[Items from a dataset]
---
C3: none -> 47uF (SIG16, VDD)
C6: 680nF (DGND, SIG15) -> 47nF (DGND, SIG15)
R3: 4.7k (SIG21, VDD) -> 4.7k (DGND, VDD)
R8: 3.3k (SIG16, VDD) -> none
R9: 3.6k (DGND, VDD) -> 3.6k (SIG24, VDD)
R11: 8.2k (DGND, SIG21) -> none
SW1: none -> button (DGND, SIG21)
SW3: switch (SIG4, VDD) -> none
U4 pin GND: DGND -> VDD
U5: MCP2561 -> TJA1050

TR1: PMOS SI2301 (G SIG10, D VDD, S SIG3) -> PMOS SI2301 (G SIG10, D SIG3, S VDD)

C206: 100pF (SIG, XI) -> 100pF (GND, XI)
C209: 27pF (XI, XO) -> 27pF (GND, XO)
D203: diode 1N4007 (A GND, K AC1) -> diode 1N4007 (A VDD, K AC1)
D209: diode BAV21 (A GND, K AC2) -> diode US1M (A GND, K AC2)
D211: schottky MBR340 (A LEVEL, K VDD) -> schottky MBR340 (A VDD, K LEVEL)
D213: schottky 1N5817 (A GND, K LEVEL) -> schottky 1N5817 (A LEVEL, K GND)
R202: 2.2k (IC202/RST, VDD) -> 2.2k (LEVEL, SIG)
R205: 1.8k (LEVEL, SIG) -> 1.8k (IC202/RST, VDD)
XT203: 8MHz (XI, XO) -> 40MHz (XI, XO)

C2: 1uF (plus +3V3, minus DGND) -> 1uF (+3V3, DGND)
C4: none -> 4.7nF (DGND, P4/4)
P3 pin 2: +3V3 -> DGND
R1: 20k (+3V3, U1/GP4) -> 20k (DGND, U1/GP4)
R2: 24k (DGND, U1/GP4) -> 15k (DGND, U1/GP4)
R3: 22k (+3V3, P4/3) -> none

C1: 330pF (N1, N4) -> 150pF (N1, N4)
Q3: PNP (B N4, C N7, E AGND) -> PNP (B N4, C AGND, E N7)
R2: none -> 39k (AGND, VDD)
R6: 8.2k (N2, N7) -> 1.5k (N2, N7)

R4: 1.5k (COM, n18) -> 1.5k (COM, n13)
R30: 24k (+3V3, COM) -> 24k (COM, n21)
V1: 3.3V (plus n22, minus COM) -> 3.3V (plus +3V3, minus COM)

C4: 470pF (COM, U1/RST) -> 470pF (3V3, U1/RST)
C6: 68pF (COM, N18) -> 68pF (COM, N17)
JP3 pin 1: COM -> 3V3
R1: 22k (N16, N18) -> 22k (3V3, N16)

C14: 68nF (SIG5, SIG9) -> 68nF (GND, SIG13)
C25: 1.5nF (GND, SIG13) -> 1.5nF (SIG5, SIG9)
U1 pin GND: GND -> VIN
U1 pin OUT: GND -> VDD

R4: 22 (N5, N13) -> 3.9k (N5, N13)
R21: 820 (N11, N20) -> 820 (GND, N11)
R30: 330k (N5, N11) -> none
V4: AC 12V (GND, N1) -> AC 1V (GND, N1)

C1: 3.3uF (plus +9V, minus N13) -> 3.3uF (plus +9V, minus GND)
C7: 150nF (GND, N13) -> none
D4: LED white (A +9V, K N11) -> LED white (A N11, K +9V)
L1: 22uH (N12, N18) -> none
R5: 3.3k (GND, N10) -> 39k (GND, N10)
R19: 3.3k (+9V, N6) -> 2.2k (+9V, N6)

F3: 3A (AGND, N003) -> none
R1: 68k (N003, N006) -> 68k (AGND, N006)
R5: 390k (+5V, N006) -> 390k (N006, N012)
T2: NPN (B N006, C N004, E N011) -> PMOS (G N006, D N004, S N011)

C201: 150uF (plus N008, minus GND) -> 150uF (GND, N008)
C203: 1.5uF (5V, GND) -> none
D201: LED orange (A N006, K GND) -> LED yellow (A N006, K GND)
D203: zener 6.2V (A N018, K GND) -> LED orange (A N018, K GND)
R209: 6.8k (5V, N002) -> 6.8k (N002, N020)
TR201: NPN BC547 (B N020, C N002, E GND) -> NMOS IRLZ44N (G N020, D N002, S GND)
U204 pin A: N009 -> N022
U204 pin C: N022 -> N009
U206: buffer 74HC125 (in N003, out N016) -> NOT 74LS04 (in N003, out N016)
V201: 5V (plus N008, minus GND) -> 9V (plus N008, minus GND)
---
#### [What is needed]
Reproduce each line above without any alteration.

#### [Task result]
C3: none -> 47uF (SIG16, VDD)
C6: 680nF (DGND, SIG15) -> 47nF (DGND, SIG15)
R3: 4.7k (SIG21, VDD) -> 4.7k (DGND, VDD)
R8: 3.3k (SIG16, VDD) -> none
R9: 3.6k (DGND, VDD) -> 3.6k (SIG24, VDD)
R11: 8.2k (DGND, SIG21) -> none
SW1: none -> button (DGND, SIG21)
SW3: switch (SIG4, VDD) -> none
U4 pin GND: DGND -> VDD
U5: MCP2561 -> TJA1050

TR1: PMOS SI2301 (G SIG10, D VDD, S SIG3) -> PMOS SI2301 (G SIG10, D SIG3, S VDD)

C206: 100pF (SIG, XI) -> 100pF (GND, XI)
C209: 27pF (XI, XO) -> 27pF (GND, XO)
D203: diode 1N4007 (A GND, K AC1) -> diode 1N4007 (A VDD, K AC1)
D209: diode BAV21 (A GND, K AC2) -> diode US1M (A GND, K AC2)
D211: schottky MBR340 (A LEVEL, K VDD) -> schottky MBR340 (A VDD, K LEVEL)
D213: schottky 1N5817 (A GND, K LEVEL) -> schottky 1N5817 (A LEVEL, K GND)
R202: 2.2k (IC202/RST, VDD) -> 2.2k (LEVEL, SIG)
R205: 1.8k (LEVEL, SIG) -> 1.8k (IC202/RST, VDD)
XT203: 8MHz (XI, XO) -> 40MHz (XI, XO)

C2: 1uF (plus +3V3, minus DGND) -> 1uF (+3V3, DGND)
C4: none -> 4.7nF (DGND, P4/4)
P3 pin 2: +3V3 -> DGND
R1: 20k (+3V3, U1/GP4) -> 20k (DGND, U1/GP4)
R2: 24k (DGND, U1/GP4) -> 15k (DGND, U1/GP4)
R3: 22k (+3V3, P4/3) -> none

C1: 330pF (N1, N4) -> 150pF (N1, N4)
Q3: PNP (B N4, C N7, E AGND) -> PNP (B N4, C AGND, E N7)
R2: none -> 39k (AGND, VDD)
R6: 8.2k (N2, N7) -> 1.5k (N2, N7)

R4: 1.5k (COM, n18) -> 1.5k (COM, n13)
R30: 24k (+3V3, COM) -> 24k (COM, n21)
V1: 3.3V (plus n22, minus COM) -> 3.3V (plus +3V3, minus COM)

C4: 470pF (COM, U1/RST) -> 470pF (3V3, U1/RST)
C6: 68pF (COM, N18) -> 68pF (COM, N17)
JP3 pin 1: COM -> 3V3
R1: 22k (N16, N18) -> 22k (3V3, N16)

C14: 68nF (SIG5, SIG9) -> 68nF (GND, SIG13)
C25: 1.5nF (GND, SIG13) -> 1.5nF (SIG5, SIG9)
U1 pin GND: GND -> VIN
U1 pin OUT: GND -> VDD

R4: 22 (N5, N13) -> 3.9k (N5, N13)
R21: 820 (N11, N20) -> 820 (GND, N11)
R30: 330k (N5, N11) -> none
V4: AC 12V (GND, N1) -> AC 1V (GND, N1)

C1: 3.3uF (plus +9V, minus N13) -> 3.3uF (plus +9V, minus GND)
C7: 150nF (GND, N13) -> none
D4: LED white (A +9V, K N11) -> LED white (A N11, K +9V)
L1: 22uH (N12, N18) -> none
R5: 3.3k (GND, N10) -> 39k (GND, N10)
R19: 3.3k (+9V, N6) -> 2.2k (+9V, N6)

F3: 3A (AGND, N003) -> none
R1: 68k (N003, N006) -> 68k (AGND, N006)
R5: 390k (+5V, N006) -> 390k (N006, N012)
T2: NPN (B N006, C N004, E N011) -> PMOS (G N006, D N004, S N011)

C201: 150uF (plus N008, minus GND) -> 150uF (GND, N008)
C203: 1.5uF (5V, GND) -> none
D201: LED orange (A N006, K GND) -> LED yellow (A N006, K GND)
D203: zener 6.2V (A N018, K GND) -> LED orange (A N018, K GND)
R209: 6.8k (5V, N002) -> 6.8k (N002, N020)
TR201: NPN BC547 (B N020, C N002, E GND) -> NMOS IRLZ44N (G N020, D N002, S GND)
U204 pin A: N009 -> N022
U204 pin C: N022 -> N009
U206: buffer 74HC125 (in N003, out N016) -> NOT 74LS04 (in N003, out N016)
V201: 5V (plus N008, minus GND) -> 9V (plus N008, minus GND)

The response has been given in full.